* [Exercise requirements] Line by line, set down all the data below exactly, omitting any picture.

* [Data excerpt]
◇ ◇ ◇

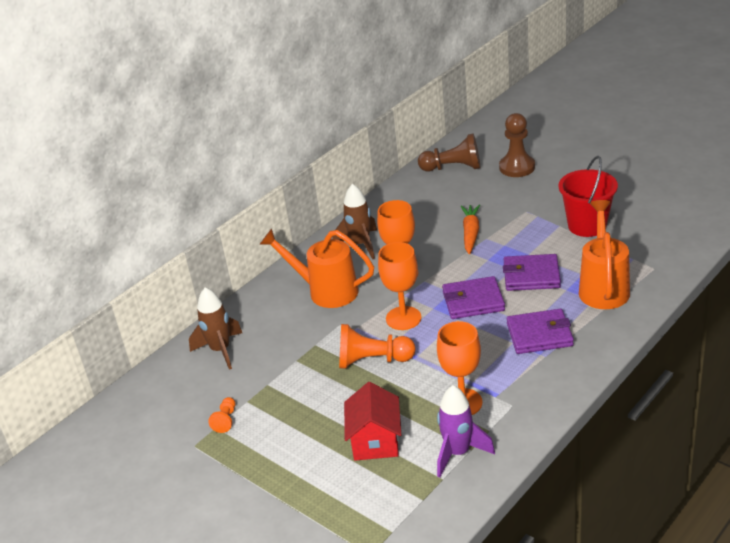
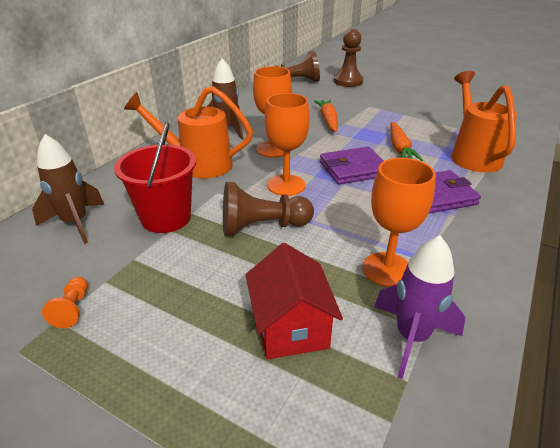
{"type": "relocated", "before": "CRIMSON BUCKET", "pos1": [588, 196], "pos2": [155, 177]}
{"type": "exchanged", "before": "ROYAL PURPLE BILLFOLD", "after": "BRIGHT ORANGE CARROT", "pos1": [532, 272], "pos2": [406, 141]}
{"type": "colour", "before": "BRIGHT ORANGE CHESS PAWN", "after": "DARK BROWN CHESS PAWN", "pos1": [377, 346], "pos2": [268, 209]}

◇ ◇ ◇

* [Exercise answer]
{"type": "relocated", "before": "CRIMSON BUCKET", "pos1": [588, 196], "pos2": [155, 177]}
{"type": "exchanged", "before": "ROYAL PURPLE BILLFOLD", "after": "BRIGHT ORANGE CARROT", "pos1": [532, 272], "pos2": [406, 141]}
{"type": "colour", "before": "BRIGHT ORANGE CHESS PAWN", "after": "DARK BROWN CHESS PAWN", "pos1": [377, 346], "pos2": [268, 209]}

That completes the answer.